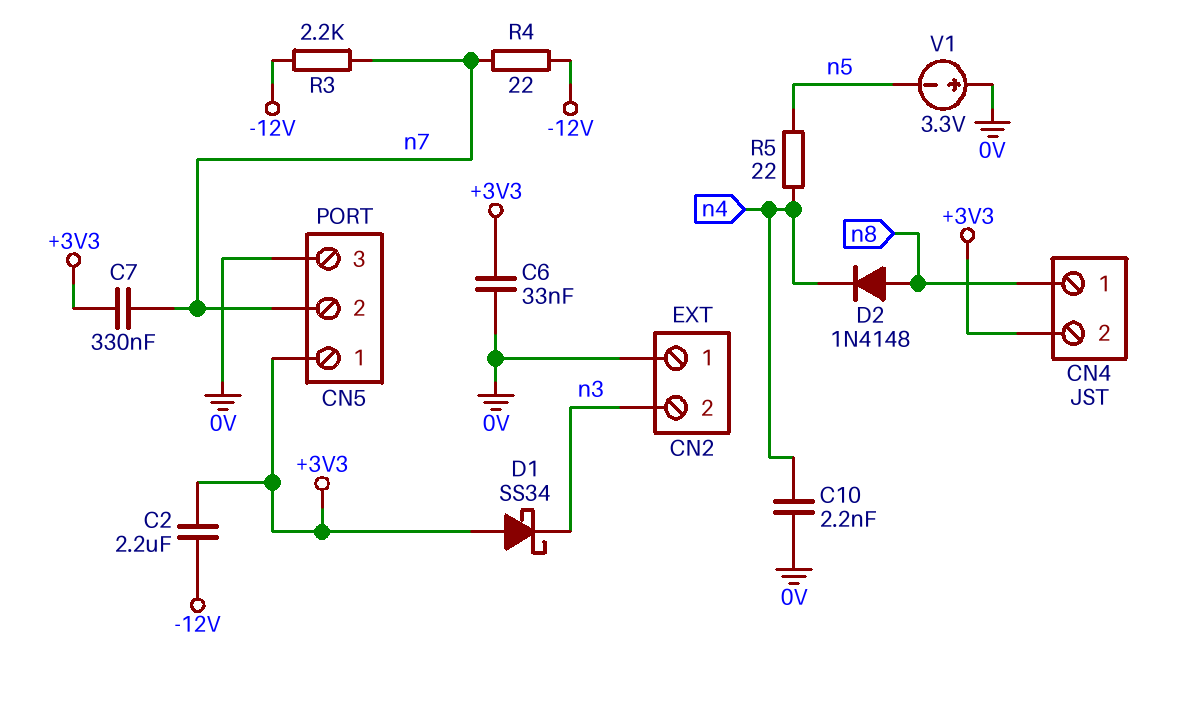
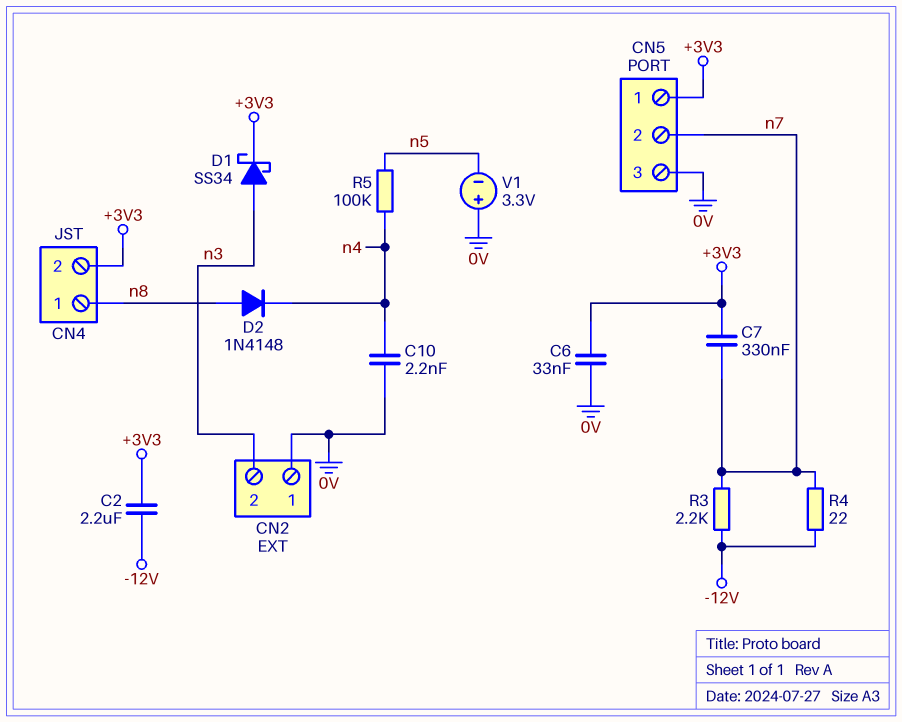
D1: schottky SS34 (A +3V3, K n3) -> schottky SS34 (A n3, K +3V3)
R5: 22 (n4, n5) -> 100k (n4, n5)

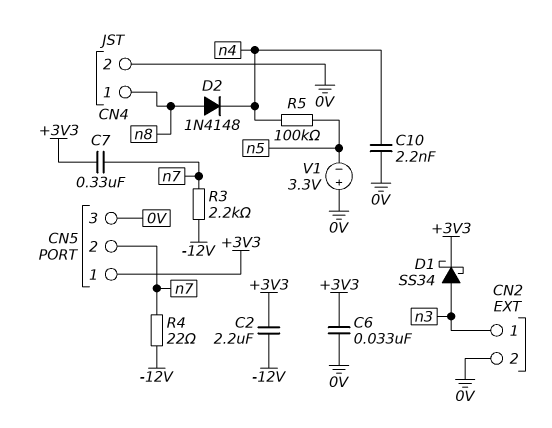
CN2 pin 1: 0V -> n3
CN2 pin 2: n3 -> 0V
CN4 pin 2: +3V3 -> 0V

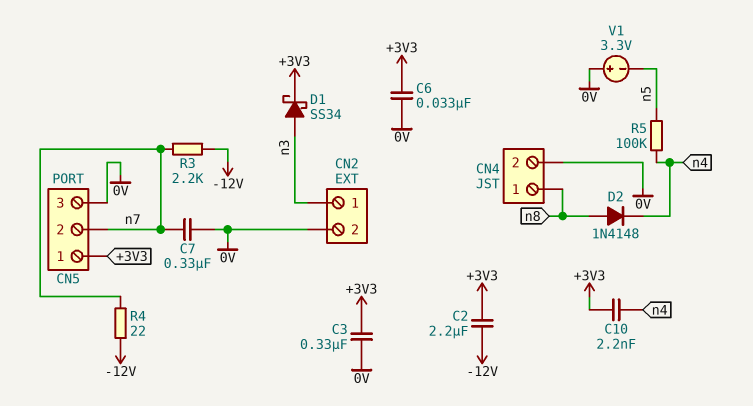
C3: none -> 330nF (+3V3, 0V)
C7: 330nF (+3V3, n7) -> 330nF (0V, n7)
C10: 2.2nF (0V, n4) -> 2.2nF (+3V3, n4)

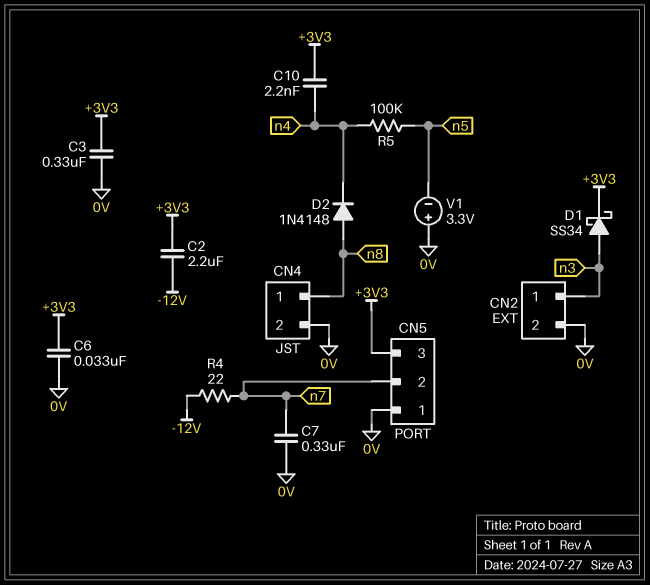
CN5 pin 1: +3V3 -> 0V
CN5 pin 3: 0V -> +3V3
R3: 2.2k (-12V, n7) -> none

☆ ☆ ☆

What is being asked: All records above are to be repeated exactly, with the images left out.

Exercise solution:
D1: schottky SS34 (A +3V3, K n3) -> schottky SS34 (A n3, K +3V3)
R5: 22 (n4, n5) -> 100k (n4, n5)

CN2 pin 1: 0V -> n3
CN2 pin 2: n3 -> 0V
CN4 pin 2: +3V3 -> 0V

C3: none -> 330nF (+3V3, 0V)
C7: 330nF (+3V3, n7) -> 330nF (0V, n7)
C10: 2.2nF (0V, n4) -> 2.2nF (+3V3, n4)

CN5 pin 1: +3V3 -> 0V
CN5 pin 3: 0V -> +3V3
R3: 2.2k (-12V, n7) -> none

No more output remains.